-------- Material for this exercise --------

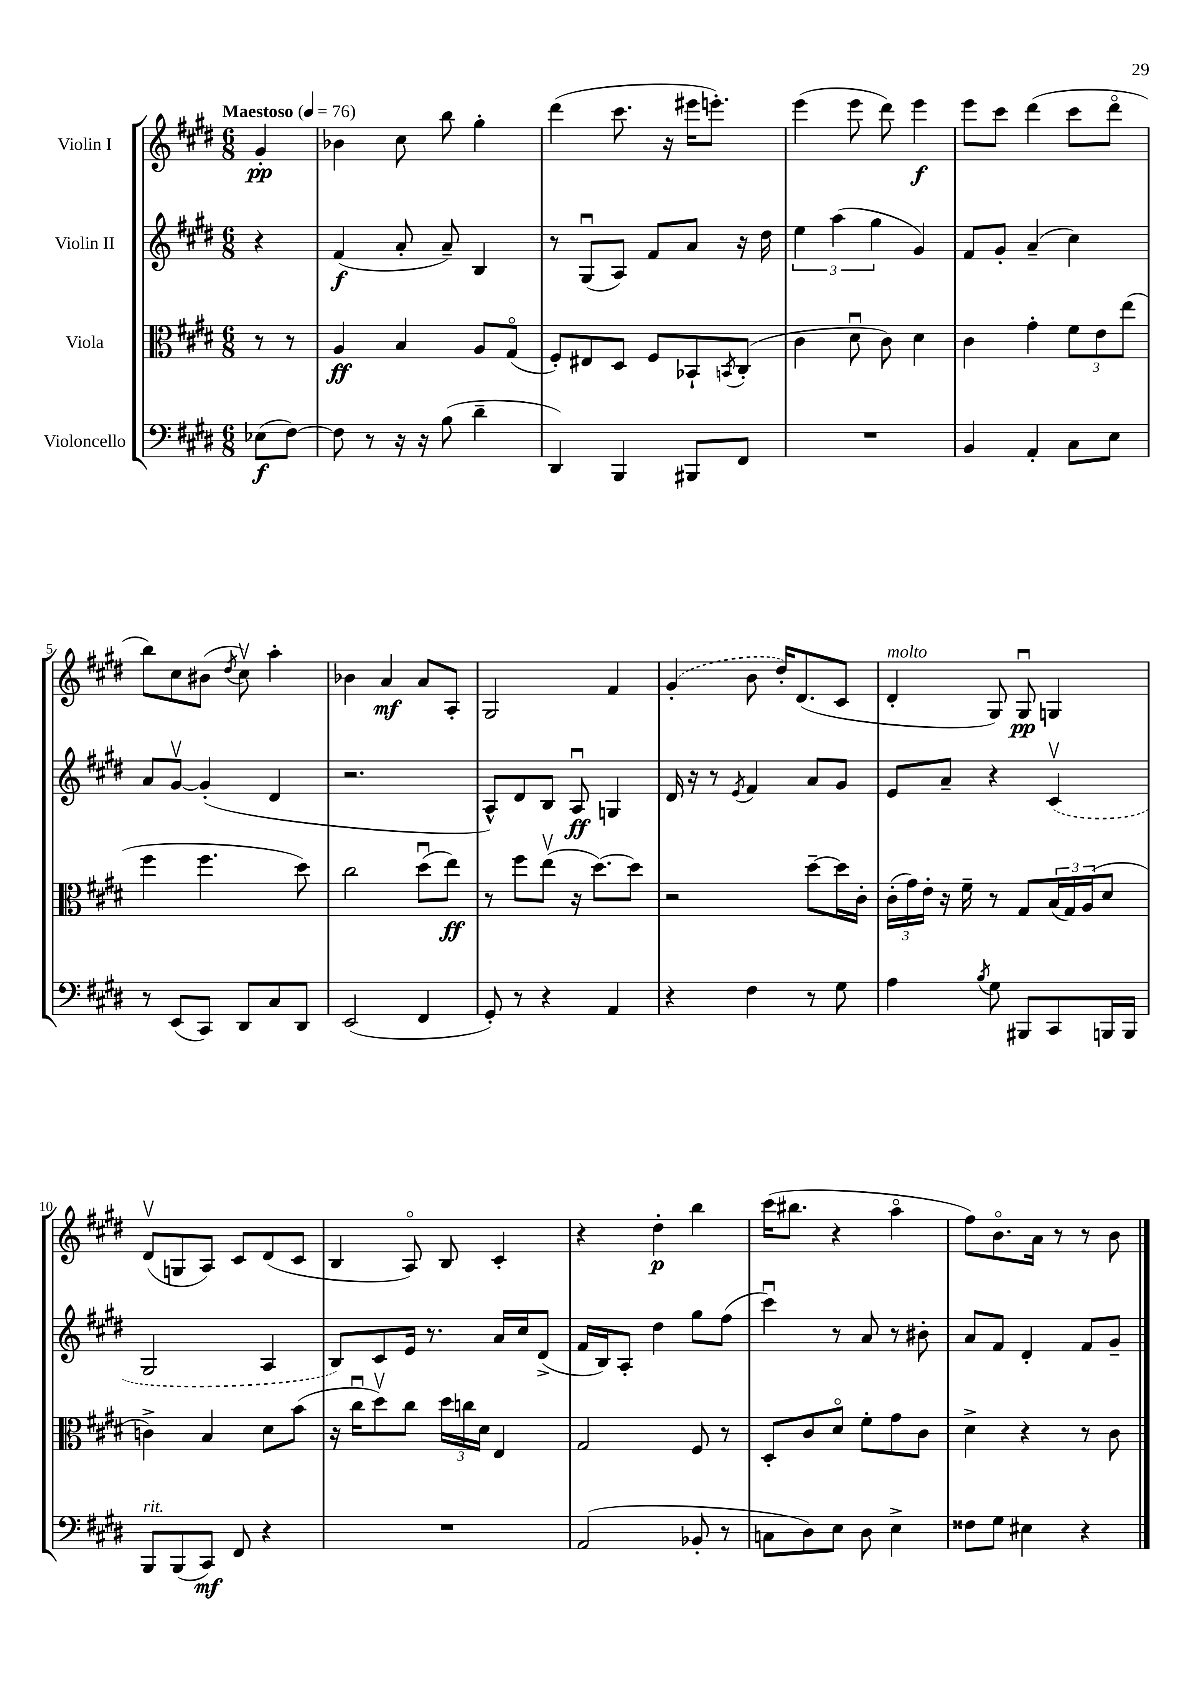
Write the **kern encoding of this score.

--------
-------- Material for this exercise --------

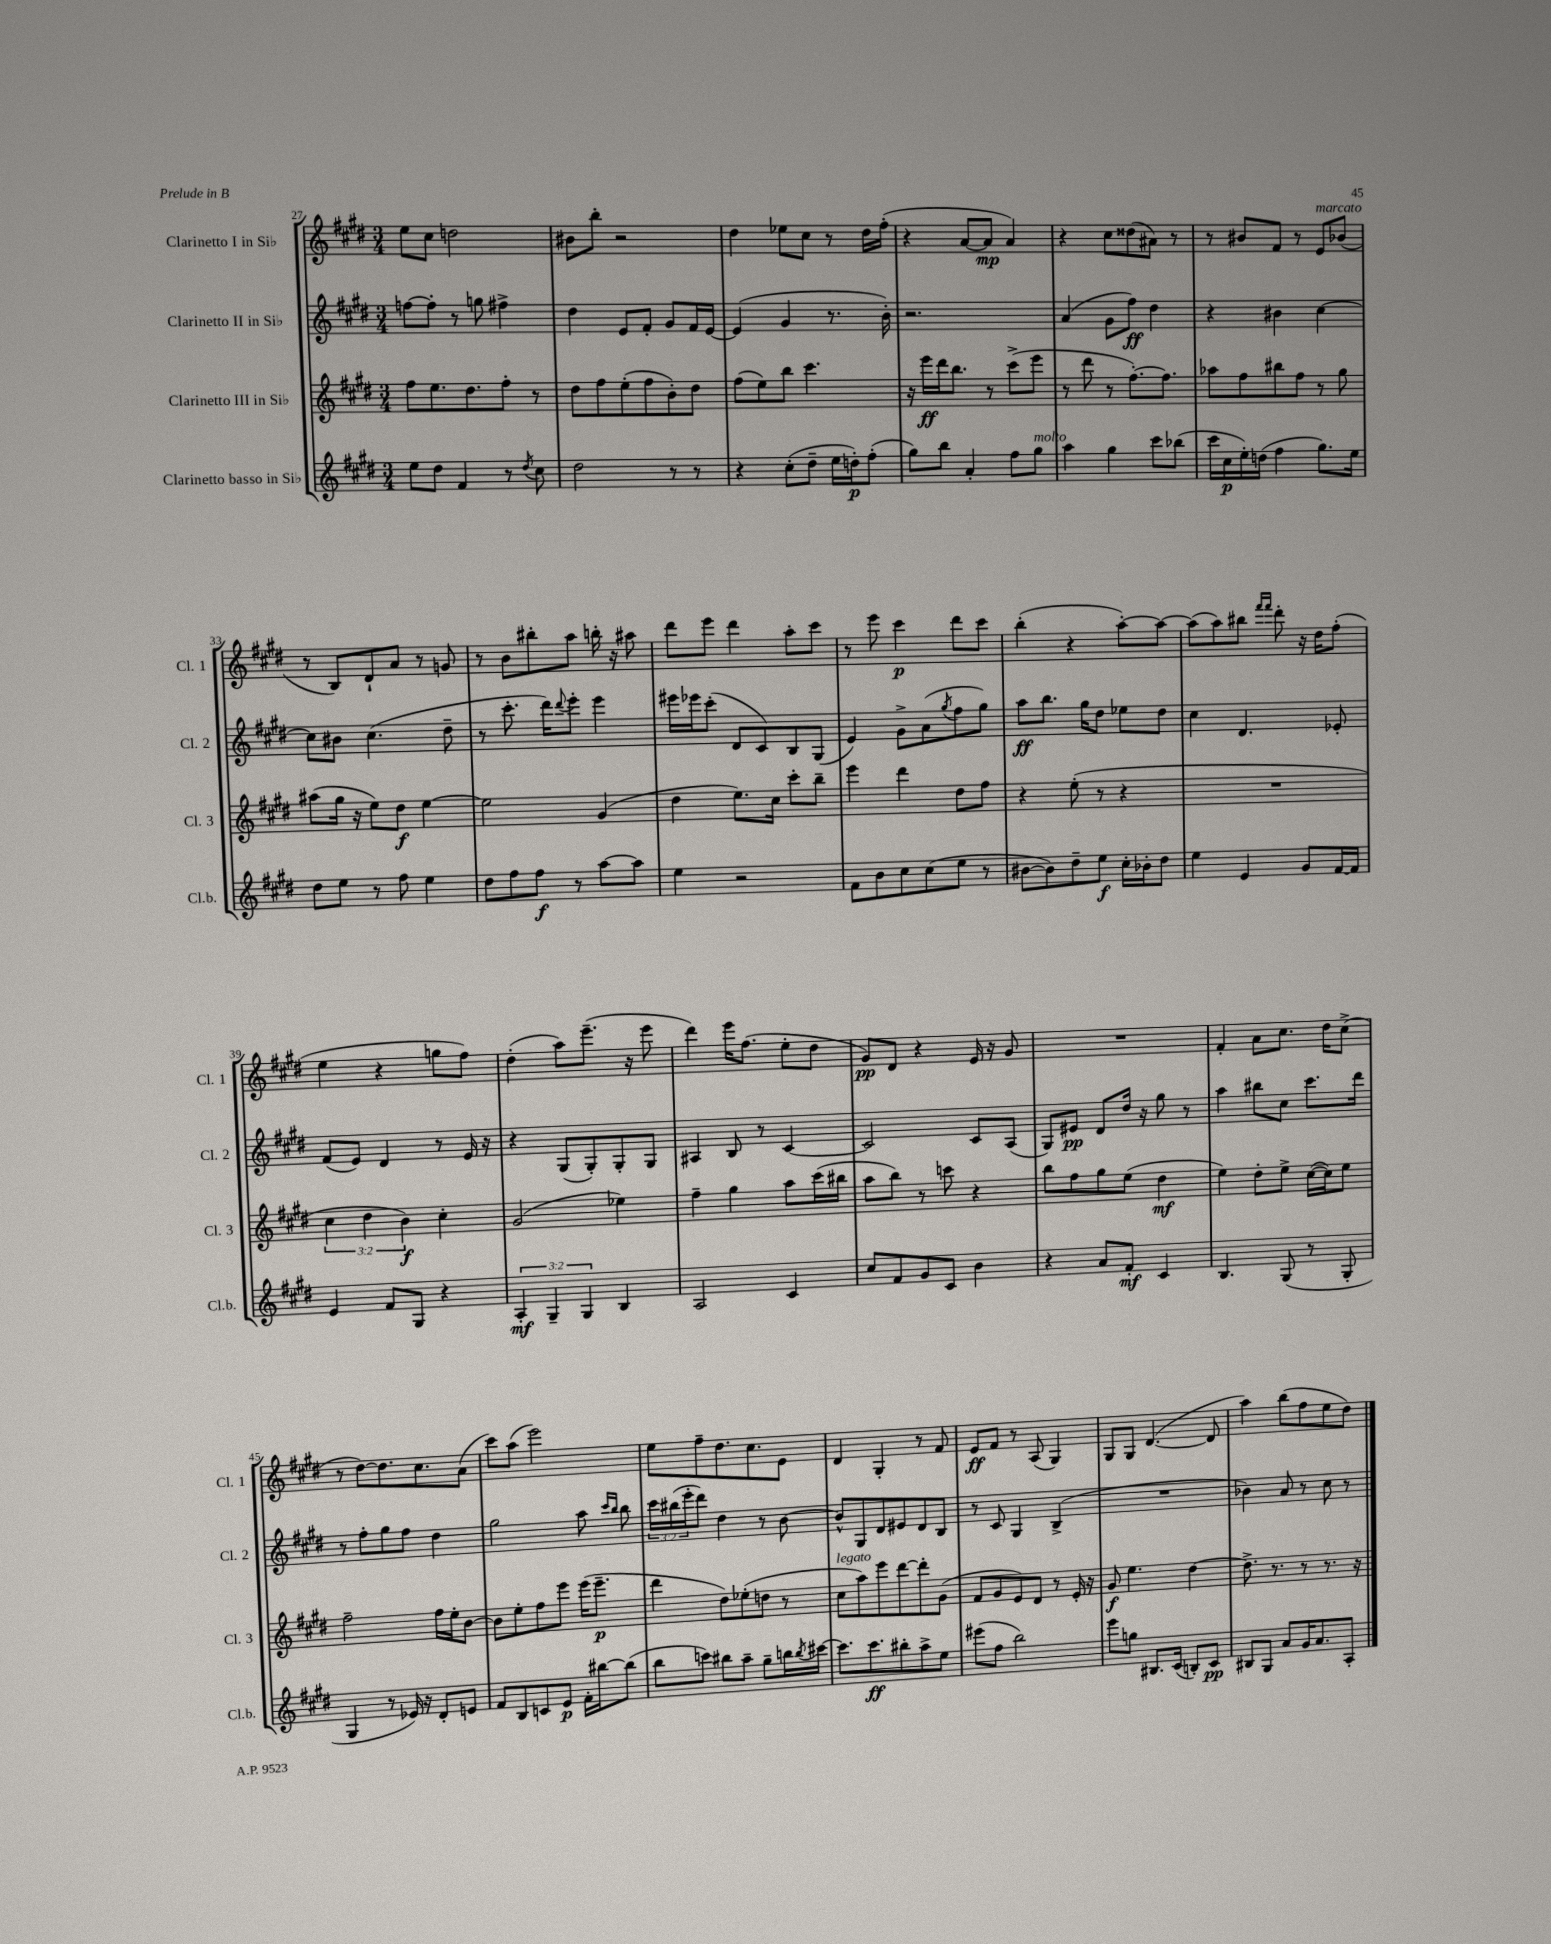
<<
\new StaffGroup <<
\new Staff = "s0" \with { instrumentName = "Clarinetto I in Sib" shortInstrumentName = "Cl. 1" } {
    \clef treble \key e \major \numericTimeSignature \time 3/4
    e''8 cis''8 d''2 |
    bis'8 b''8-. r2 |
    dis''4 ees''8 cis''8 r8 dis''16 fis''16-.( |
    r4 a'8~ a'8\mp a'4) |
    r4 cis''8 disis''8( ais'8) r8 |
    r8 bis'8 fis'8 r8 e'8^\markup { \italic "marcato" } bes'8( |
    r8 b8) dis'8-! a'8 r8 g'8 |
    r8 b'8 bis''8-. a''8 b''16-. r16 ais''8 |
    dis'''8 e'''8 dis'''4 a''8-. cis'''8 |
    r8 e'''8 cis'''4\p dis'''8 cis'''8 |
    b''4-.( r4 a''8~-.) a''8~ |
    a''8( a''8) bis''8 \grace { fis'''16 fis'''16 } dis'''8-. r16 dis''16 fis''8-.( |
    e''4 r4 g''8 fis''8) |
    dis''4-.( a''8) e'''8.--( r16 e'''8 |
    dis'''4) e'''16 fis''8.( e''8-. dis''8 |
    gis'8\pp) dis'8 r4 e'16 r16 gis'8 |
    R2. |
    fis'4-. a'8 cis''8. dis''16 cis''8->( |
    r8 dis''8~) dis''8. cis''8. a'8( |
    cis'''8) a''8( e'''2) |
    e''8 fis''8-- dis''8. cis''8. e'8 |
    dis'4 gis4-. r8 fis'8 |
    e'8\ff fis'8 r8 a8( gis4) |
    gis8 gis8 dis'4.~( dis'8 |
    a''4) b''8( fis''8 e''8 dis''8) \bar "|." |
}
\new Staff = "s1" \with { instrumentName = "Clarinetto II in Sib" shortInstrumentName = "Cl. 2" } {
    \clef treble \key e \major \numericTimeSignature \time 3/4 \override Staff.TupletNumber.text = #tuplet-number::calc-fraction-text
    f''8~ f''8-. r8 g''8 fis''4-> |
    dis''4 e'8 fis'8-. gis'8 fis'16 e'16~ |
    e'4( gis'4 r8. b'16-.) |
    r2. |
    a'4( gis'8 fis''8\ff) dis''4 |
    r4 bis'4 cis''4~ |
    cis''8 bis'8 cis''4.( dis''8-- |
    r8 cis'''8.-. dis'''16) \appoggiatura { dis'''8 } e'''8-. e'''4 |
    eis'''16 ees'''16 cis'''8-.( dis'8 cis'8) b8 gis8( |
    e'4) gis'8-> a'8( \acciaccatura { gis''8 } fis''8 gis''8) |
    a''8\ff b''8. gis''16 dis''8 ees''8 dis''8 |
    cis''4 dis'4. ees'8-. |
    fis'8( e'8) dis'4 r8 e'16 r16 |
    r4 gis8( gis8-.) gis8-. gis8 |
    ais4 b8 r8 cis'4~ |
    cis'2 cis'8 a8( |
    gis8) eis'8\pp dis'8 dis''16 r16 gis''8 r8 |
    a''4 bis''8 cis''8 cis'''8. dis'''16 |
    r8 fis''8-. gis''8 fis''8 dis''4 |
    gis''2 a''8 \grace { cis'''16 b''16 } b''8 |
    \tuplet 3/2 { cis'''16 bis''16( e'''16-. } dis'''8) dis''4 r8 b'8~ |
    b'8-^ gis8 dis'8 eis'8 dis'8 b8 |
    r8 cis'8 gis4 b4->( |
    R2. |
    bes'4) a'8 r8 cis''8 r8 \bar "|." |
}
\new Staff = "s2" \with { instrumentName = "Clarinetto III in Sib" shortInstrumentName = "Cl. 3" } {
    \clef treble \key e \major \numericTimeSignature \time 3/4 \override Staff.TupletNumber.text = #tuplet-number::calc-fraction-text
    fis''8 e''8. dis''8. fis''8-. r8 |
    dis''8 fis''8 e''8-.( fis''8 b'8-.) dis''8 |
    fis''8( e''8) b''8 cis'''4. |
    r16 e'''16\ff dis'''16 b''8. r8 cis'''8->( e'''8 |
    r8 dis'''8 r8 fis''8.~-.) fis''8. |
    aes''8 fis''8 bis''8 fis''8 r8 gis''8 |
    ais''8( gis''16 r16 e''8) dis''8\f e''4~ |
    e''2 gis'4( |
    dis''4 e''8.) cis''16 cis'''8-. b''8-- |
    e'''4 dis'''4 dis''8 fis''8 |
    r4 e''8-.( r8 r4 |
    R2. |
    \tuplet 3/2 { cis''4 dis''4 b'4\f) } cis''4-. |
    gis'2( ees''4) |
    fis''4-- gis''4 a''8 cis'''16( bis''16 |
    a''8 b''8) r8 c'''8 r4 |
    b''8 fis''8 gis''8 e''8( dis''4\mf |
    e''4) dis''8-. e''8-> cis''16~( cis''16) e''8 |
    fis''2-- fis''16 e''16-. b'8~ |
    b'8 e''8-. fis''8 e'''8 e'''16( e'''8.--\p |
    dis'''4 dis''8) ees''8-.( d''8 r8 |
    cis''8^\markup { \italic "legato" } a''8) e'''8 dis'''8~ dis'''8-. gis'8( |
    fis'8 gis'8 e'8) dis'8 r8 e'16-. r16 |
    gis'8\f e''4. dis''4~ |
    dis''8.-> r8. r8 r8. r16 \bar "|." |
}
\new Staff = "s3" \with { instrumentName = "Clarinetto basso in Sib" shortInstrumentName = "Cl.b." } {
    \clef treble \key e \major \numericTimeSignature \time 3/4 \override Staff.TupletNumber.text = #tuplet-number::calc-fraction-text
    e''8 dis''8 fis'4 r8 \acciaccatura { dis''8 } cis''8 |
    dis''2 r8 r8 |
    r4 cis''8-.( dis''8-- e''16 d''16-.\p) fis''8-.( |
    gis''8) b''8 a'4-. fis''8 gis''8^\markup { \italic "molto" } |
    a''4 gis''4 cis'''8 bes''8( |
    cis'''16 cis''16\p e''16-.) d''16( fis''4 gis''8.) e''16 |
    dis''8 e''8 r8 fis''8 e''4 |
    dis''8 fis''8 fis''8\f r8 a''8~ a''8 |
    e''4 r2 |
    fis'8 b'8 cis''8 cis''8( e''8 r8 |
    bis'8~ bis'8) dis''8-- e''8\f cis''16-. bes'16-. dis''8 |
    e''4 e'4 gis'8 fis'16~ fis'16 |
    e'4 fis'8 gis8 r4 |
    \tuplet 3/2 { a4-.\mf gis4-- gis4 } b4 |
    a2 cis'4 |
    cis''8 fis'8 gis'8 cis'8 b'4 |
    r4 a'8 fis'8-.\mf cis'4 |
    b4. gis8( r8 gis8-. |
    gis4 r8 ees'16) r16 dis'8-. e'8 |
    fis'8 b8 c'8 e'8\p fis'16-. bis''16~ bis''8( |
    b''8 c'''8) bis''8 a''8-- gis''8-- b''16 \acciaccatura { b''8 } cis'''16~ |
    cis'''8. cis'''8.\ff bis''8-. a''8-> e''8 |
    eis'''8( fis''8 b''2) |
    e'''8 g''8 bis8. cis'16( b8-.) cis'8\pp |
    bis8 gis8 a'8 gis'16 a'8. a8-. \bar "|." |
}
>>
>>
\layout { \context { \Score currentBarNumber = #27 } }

--------

**Aim of the task**. List every line in the data that contains the string "grace". Matching is case-sensitive.

**Expected answer**.
    a''8( a''8) bis''8 \grace { fis'''16 fis'''16 } dis'''8-. r16 dis''16 fis''8-.( |
    gis''2 a''8 \grace { cis'''16 b''16 } b''8 |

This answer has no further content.